═════ SUPPLIED MATERIAL ═════
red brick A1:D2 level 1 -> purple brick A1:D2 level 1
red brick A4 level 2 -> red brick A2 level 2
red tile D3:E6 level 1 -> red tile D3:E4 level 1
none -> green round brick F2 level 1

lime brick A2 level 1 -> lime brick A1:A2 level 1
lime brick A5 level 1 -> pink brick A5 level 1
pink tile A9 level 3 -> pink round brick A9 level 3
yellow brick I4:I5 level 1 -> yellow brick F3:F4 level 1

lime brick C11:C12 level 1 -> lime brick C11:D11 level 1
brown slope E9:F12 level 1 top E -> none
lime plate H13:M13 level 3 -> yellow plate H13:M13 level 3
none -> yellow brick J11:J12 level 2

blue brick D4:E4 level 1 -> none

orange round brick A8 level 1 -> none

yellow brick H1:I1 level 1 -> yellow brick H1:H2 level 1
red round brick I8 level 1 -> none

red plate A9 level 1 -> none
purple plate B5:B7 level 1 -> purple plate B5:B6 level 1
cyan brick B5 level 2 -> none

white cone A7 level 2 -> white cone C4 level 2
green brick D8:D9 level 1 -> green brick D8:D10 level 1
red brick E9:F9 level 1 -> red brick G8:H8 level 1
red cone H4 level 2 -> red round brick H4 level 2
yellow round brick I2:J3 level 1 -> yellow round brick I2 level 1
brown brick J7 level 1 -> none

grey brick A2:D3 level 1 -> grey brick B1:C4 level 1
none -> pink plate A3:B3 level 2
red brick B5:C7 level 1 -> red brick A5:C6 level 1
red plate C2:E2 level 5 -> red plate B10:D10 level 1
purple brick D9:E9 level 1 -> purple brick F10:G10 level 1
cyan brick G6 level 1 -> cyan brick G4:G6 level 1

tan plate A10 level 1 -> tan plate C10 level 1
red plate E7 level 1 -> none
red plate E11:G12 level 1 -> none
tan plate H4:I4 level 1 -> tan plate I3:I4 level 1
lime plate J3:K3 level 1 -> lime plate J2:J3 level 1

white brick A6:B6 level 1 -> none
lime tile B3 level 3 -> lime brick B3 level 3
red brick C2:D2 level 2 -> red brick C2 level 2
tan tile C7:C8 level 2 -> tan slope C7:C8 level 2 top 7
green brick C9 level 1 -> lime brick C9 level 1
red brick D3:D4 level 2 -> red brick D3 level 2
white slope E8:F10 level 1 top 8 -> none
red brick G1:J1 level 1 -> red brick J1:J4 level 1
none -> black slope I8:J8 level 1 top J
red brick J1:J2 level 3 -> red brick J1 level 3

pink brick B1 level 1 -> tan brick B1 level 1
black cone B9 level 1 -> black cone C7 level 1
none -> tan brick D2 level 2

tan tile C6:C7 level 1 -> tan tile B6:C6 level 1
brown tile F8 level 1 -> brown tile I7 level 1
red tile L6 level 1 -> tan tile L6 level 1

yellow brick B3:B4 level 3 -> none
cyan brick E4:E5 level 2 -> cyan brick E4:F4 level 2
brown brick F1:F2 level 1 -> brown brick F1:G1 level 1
═════
**ASSIGNMENT:** Which lines of the entries above contain the word "round"? Copy each of them.

**WORKED SOLUTION:**
none -> green round brick F2 level 1
pink tile A9 level 3 -> pink round brick A9 level 3
orange round brick A8 level 1 -> none
red round brick I8 level 1 -> none
red cone H4 level 2 -> red round brick H4 level 2
yellow round brick I2:J3 level 1 -> yellow round brick I2 level 1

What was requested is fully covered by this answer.